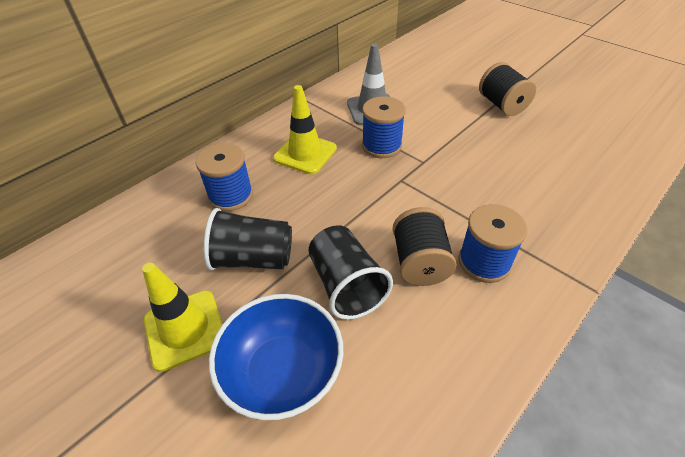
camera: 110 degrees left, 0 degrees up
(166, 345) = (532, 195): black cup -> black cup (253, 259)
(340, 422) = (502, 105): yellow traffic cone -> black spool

########################################

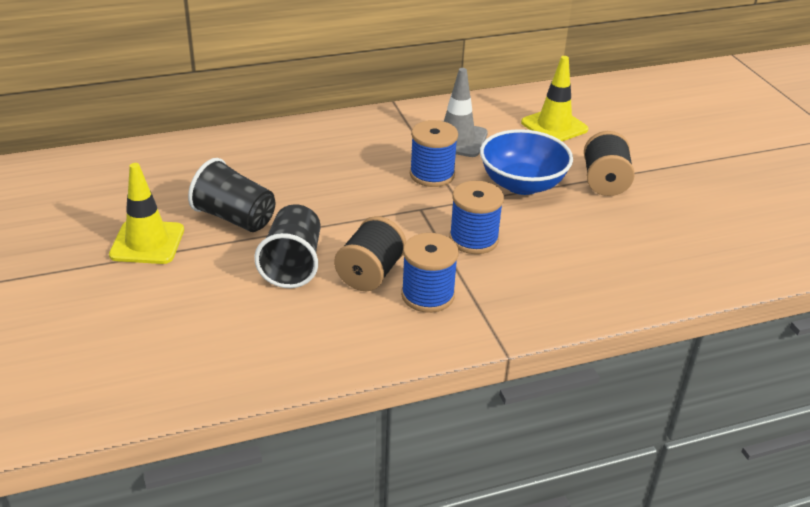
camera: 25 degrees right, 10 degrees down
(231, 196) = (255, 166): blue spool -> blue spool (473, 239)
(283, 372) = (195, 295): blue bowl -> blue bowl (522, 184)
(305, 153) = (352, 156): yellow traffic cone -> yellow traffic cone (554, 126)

########################################

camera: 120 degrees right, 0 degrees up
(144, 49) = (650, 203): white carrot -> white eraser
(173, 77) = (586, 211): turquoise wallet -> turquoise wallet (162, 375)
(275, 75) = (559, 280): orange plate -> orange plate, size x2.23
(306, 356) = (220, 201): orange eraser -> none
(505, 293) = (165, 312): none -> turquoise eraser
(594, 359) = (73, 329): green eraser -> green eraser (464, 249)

########################################

Your goal: Bring together all lines of the entries above in which the string "right" occurs.

Exercise answer:
camera: 25 degrees right, 10 degrees down
camera: 120 degrees right, 0 degrees up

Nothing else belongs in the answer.